> _Source material_

======

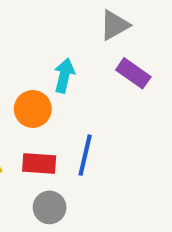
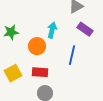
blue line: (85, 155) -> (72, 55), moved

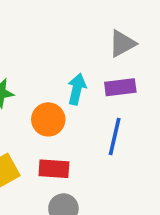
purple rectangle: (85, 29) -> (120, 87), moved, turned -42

======

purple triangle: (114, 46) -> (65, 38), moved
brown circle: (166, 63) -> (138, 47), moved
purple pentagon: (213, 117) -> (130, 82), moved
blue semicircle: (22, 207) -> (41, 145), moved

======

> _What this task involves_
Using the entries above, reproduce word for word only the lines from the one that contains "blue line: (85, 155) -> (72, 55), moved" to the one that contains "purple rectangle: (85, 29)", both ends included, and drop every picture.

> _Written reply_
blue line: (85, 155) -> (72, 55), moved

purple rectangle: (85, 29) -> (120, 87), moved, turned -42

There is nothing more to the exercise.